Transcribe the listing below only from the line with "C103: none -> 33nF (AGND, VBAT)" up to and including the line with "T103: NPN S8050".

### Record extracts

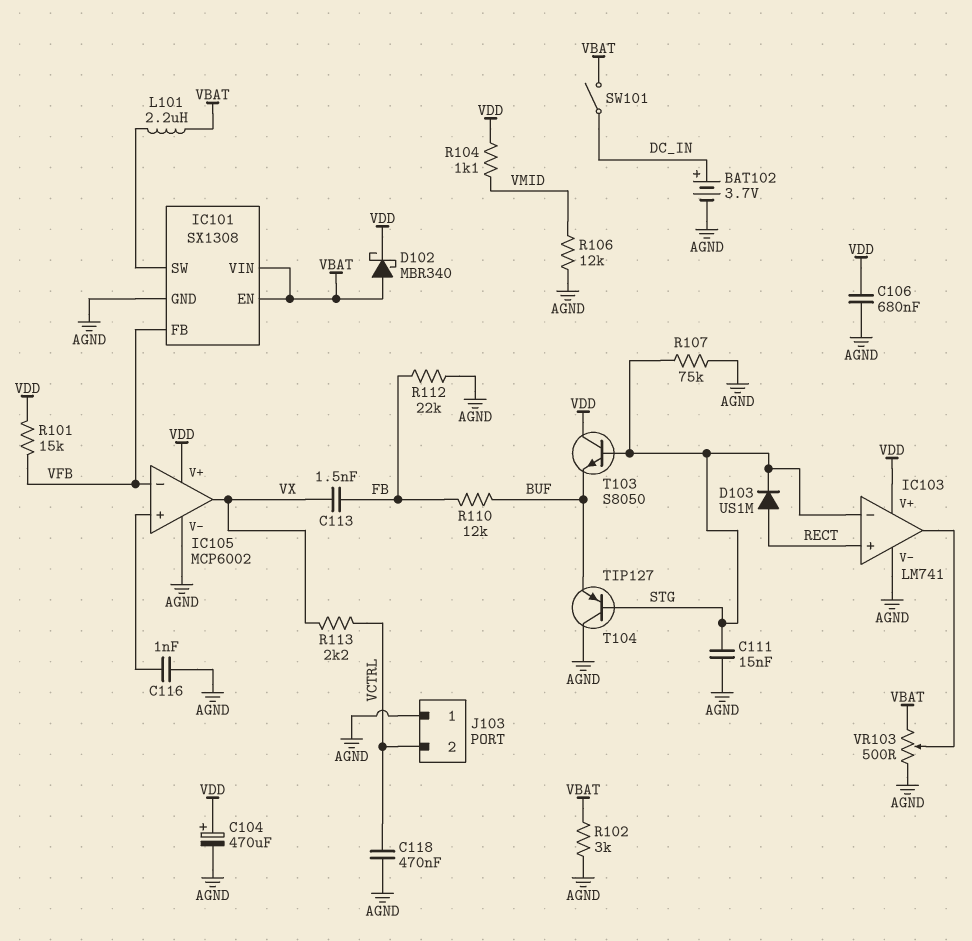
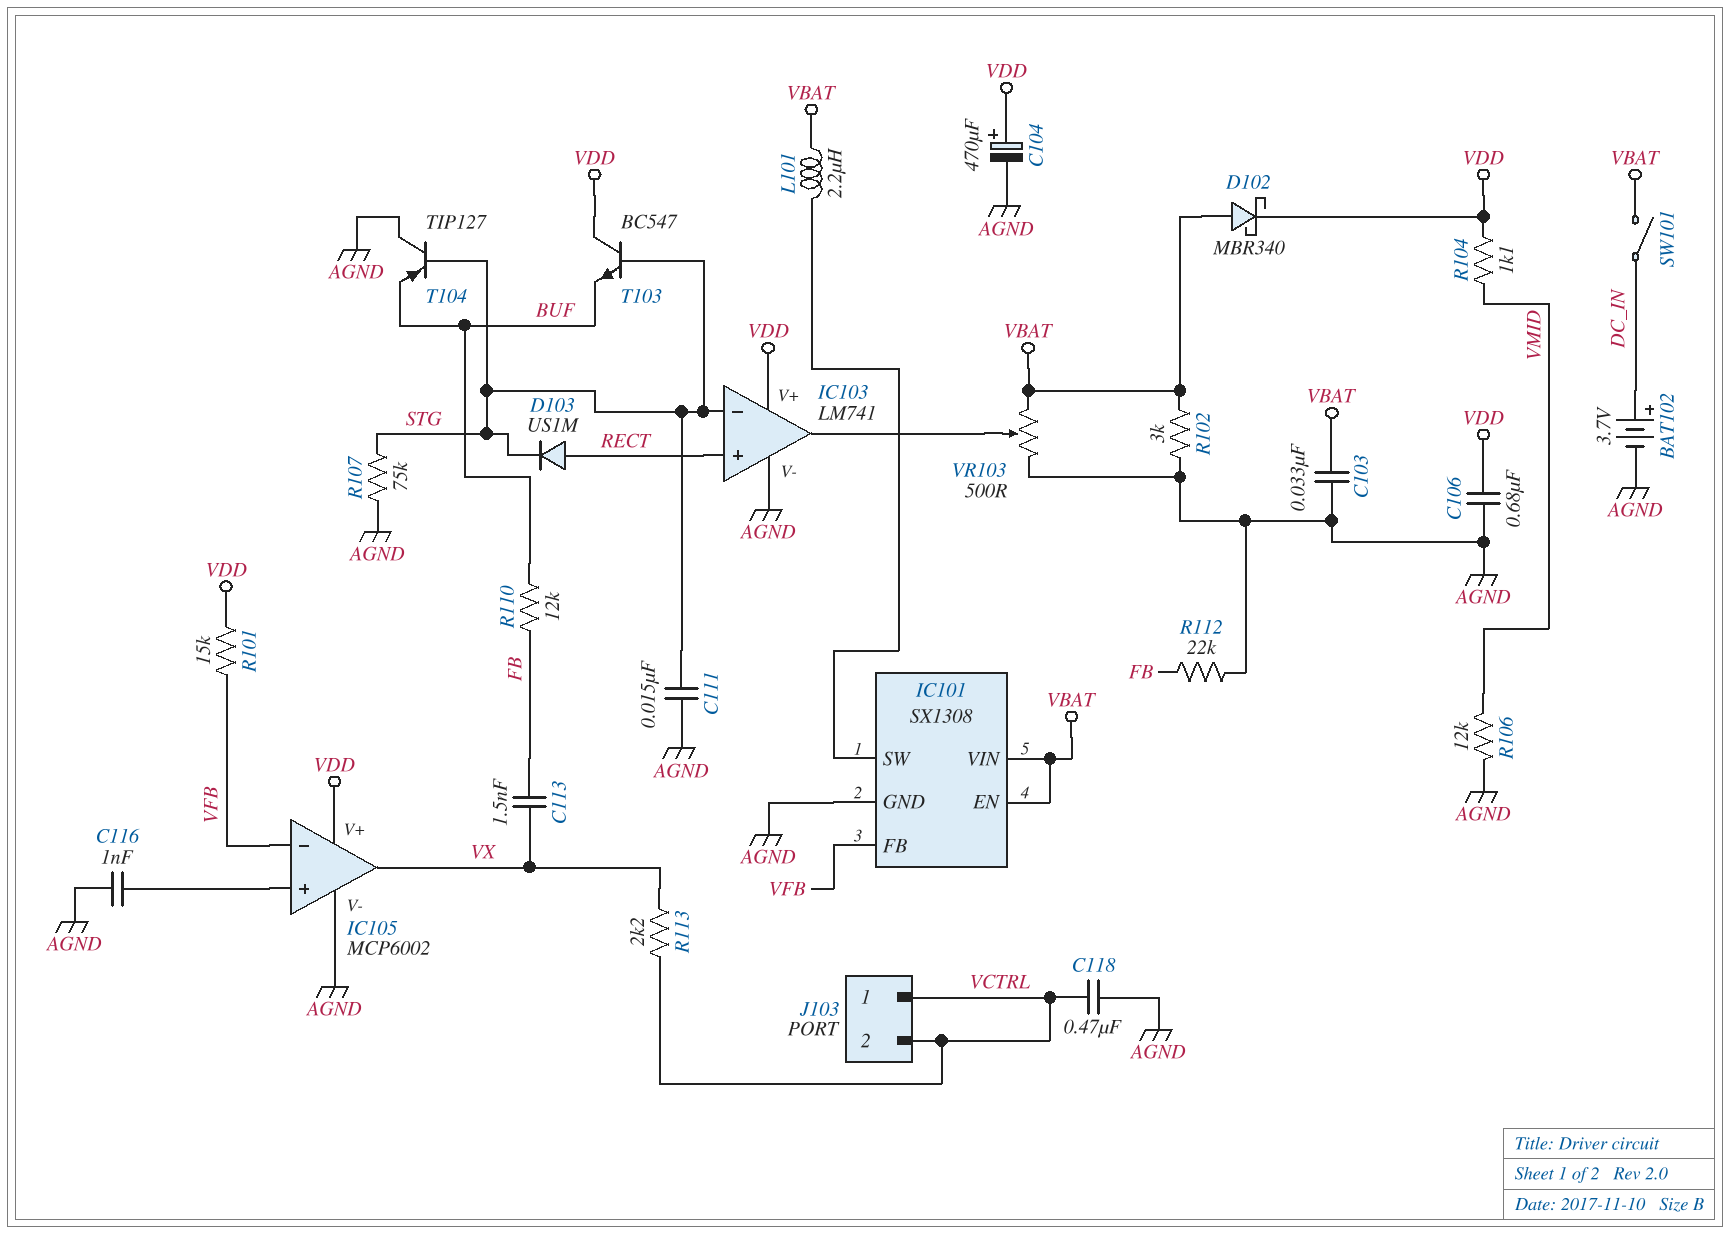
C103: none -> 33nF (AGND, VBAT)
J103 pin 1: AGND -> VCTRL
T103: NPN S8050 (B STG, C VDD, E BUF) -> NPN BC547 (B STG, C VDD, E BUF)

######
### Record extracts

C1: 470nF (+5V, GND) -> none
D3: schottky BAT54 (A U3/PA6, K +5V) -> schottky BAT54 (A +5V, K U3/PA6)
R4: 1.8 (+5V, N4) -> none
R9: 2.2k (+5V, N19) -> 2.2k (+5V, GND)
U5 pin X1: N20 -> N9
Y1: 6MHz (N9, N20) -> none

######

» **Written answer**:
C103: none -> 33nF (AGND, VBAT)
J103 pin 1: AGND -> VCTRL
T103: NPN S8050 (B STG, C VDD, E BUF) -> NPN BC547 (B STG, C VDD, E BUF)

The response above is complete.